Go line by line through the entries below and copy those containing the string "orange".

— Given information —
"""
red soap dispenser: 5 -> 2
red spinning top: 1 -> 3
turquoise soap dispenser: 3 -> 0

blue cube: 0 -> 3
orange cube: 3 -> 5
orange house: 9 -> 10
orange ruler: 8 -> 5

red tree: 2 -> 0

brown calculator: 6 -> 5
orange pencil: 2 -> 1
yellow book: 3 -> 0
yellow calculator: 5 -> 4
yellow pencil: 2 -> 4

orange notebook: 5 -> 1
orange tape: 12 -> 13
"""
— Written response —
orange cube: 3 -> 5
orange house: 9 -> 10
orange ruler: 8 -> 5
orange pencil: 2 -> 1
orange notebook: 5 -> 1
orange tape: 12 -> 13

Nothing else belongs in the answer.